Count the lines of the records below that contain the word "ellipse", treating uppercase and lowercase as different, and reply with the number alone.

[Dataset entries]
━━━━━━━━

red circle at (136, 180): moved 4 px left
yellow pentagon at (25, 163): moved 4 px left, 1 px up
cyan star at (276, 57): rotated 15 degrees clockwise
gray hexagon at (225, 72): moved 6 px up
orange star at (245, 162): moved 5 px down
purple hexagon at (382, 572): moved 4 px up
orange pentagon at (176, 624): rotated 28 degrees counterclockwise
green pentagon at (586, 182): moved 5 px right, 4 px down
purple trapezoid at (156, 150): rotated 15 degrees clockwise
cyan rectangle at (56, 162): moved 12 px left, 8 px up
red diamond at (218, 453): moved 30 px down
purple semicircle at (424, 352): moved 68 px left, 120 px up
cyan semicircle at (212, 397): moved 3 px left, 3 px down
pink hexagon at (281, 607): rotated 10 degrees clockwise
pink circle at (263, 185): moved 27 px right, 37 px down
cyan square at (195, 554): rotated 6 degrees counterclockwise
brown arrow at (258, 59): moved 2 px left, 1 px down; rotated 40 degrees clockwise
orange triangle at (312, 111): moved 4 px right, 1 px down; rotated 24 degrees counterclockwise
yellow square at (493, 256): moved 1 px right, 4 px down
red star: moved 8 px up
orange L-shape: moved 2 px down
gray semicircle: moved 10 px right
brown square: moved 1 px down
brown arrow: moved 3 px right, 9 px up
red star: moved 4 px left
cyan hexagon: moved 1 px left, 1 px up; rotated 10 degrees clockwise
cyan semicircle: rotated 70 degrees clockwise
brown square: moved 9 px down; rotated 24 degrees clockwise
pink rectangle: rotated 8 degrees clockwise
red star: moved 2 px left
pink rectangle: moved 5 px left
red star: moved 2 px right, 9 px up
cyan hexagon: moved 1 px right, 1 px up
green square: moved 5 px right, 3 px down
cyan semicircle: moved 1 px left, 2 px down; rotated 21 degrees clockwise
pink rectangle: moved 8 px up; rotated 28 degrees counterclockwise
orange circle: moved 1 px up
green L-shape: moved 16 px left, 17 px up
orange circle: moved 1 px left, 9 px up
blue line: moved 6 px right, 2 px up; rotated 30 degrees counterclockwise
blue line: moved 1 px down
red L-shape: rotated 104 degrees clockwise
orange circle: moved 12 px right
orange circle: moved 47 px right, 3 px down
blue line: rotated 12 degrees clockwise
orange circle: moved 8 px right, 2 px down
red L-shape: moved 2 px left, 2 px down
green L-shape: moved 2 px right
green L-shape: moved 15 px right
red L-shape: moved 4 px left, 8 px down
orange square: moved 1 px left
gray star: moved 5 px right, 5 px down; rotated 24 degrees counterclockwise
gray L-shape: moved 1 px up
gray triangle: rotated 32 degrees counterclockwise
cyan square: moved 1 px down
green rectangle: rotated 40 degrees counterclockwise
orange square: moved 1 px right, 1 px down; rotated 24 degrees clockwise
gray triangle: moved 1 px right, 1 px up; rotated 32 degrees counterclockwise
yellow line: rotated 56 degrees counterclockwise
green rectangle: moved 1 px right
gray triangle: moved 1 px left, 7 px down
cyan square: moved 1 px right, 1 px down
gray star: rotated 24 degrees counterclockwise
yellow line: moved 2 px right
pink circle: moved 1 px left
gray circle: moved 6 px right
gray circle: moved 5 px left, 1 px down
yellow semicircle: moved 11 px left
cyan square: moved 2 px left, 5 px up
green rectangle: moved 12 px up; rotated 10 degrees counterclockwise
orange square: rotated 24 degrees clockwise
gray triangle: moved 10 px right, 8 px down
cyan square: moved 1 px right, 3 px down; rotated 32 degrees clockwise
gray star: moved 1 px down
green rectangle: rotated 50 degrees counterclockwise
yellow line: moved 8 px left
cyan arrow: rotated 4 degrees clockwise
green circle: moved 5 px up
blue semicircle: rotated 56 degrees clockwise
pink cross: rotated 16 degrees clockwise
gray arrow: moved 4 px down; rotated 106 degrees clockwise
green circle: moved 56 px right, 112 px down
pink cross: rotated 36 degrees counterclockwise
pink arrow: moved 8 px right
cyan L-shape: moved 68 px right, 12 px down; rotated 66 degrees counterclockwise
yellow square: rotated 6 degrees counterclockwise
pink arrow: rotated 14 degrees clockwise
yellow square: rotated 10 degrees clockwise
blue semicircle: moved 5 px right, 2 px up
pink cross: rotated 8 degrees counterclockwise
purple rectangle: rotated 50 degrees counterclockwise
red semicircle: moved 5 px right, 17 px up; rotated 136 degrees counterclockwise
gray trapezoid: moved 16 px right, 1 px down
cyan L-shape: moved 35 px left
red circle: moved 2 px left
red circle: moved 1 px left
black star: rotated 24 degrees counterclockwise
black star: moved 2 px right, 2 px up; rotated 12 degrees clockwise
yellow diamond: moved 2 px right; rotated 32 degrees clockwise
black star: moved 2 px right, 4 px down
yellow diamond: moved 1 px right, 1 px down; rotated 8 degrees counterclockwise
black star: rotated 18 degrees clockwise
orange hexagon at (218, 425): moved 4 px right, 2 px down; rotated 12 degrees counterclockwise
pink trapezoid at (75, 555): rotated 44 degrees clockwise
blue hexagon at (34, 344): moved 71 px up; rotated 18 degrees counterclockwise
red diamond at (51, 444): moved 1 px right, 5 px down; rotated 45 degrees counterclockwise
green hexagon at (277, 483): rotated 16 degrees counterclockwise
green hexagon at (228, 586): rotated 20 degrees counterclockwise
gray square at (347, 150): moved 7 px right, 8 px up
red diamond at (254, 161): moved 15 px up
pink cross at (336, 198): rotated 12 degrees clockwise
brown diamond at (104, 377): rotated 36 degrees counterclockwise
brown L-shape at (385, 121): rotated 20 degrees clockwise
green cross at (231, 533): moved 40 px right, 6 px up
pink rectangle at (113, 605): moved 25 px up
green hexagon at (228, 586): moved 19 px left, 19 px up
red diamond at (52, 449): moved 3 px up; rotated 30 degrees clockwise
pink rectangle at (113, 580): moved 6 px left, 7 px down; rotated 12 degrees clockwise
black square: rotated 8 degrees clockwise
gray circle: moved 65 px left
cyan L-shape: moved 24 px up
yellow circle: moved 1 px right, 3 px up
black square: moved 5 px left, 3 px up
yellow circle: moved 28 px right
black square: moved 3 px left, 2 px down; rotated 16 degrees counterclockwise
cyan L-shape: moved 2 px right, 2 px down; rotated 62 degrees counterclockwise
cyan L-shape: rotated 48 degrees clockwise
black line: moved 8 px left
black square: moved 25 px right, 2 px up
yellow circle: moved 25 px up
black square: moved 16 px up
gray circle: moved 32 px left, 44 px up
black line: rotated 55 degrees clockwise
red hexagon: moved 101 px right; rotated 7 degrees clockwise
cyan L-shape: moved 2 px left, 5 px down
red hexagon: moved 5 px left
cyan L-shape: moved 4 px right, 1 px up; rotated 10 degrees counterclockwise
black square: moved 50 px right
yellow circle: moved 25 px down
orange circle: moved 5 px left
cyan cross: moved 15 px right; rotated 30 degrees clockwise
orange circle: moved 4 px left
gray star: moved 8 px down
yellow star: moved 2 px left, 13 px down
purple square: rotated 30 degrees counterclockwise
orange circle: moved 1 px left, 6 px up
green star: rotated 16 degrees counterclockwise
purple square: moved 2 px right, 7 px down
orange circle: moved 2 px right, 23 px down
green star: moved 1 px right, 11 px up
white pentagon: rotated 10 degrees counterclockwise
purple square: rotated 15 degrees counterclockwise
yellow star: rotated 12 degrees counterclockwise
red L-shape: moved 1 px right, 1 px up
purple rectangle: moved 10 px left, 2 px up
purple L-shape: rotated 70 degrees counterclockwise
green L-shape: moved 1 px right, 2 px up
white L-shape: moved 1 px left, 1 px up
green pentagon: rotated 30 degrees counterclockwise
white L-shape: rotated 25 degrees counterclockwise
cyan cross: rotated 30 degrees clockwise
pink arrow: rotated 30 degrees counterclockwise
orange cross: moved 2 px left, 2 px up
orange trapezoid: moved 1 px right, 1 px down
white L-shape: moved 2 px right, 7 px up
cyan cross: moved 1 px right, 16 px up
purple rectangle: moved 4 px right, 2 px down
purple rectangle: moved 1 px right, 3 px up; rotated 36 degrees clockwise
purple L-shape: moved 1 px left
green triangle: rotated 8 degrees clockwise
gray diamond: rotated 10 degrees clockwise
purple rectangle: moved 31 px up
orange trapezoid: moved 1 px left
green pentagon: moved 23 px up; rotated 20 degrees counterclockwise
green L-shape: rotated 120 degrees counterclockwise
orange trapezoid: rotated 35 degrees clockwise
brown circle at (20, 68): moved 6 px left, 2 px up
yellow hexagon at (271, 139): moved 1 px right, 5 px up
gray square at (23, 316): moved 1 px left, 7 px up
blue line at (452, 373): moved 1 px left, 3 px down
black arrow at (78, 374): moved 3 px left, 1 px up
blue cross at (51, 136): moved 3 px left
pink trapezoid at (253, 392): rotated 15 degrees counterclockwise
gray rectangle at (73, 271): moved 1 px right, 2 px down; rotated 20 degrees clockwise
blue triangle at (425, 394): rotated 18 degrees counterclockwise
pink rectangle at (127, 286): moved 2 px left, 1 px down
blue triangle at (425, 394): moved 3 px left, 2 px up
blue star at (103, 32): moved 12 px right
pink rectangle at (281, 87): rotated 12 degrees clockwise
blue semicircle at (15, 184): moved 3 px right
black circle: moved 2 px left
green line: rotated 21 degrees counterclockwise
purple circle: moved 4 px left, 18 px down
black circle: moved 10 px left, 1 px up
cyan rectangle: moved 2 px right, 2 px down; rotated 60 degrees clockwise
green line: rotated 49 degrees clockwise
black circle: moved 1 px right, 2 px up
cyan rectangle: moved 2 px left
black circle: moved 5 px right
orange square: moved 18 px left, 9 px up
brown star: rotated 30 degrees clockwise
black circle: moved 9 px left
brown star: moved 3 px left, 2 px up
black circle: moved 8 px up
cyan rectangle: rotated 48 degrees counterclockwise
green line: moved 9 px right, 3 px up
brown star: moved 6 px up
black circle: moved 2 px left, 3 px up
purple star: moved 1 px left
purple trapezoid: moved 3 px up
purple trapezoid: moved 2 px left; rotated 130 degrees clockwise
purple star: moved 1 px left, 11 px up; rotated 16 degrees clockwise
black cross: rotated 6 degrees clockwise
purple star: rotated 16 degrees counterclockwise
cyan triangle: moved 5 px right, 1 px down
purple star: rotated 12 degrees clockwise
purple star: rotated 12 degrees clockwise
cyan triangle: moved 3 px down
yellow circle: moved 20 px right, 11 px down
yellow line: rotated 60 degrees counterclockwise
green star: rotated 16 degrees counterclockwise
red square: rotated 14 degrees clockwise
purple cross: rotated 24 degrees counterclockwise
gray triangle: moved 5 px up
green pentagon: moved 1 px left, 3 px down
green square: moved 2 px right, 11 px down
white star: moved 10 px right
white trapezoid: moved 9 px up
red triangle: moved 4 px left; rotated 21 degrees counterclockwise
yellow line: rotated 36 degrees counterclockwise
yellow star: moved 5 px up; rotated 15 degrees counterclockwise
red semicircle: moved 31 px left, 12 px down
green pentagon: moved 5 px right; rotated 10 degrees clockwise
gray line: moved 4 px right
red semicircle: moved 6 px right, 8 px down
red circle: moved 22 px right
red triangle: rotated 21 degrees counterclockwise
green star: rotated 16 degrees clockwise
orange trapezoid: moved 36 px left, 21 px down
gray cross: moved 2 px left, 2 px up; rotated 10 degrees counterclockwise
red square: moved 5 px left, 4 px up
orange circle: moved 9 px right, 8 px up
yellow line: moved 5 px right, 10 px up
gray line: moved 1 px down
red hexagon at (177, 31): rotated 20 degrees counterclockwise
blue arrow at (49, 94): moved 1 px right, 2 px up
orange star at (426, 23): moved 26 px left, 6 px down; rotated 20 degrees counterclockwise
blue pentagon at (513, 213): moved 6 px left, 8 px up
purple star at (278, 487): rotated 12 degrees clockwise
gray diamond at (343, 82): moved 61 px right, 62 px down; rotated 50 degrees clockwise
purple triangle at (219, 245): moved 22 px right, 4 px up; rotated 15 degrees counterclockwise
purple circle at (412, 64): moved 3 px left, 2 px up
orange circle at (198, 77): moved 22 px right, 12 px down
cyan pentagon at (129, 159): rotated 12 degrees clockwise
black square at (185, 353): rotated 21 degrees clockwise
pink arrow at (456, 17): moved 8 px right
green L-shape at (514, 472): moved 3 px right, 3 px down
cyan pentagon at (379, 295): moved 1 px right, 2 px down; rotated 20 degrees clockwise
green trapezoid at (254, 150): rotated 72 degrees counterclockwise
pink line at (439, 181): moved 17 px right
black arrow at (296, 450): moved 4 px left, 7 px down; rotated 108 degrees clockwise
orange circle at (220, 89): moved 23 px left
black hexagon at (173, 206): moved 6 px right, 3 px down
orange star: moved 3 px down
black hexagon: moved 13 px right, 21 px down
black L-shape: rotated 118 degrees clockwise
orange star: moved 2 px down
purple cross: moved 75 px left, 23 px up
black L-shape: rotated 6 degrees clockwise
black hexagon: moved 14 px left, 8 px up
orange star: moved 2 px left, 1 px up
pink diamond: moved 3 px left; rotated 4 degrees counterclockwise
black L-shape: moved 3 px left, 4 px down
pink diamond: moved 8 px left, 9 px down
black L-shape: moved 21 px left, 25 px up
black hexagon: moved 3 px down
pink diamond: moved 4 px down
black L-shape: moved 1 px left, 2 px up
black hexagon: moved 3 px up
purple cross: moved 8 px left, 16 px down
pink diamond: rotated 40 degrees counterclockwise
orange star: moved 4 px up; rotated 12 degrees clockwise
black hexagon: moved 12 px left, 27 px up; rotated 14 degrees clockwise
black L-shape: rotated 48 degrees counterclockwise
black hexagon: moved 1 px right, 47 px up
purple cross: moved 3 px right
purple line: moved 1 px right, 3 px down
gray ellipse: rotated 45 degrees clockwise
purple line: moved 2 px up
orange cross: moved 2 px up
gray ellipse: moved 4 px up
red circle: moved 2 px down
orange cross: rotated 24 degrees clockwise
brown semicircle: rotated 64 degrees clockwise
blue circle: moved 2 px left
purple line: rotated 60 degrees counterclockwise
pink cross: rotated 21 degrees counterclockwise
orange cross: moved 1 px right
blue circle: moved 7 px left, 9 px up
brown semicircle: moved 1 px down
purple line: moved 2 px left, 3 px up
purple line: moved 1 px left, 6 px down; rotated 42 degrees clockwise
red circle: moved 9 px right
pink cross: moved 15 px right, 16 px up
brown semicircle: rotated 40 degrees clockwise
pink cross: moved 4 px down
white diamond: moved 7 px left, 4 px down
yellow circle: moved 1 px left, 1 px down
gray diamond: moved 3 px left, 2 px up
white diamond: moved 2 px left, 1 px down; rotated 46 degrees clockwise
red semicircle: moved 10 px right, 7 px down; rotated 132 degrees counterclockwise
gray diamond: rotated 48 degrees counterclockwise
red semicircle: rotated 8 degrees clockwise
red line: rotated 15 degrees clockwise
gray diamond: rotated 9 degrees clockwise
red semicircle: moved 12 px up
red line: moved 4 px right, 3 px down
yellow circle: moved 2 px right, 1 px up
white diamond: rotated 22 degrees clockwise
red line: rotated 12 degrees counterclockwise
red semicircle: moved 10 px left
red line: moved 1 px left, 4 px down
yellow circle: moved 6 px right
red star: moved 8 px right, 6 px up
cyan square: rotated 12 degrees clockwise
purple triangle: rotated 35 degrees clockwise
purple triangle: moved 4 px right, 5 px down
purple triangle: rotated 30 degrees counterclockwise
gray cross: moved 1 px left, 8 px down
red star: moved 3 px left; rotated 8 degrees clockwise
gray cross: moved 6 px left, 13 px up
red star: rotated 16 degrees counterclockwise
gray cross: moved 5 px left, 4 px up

━━━━━━━━

▶ **Completed exercise**
2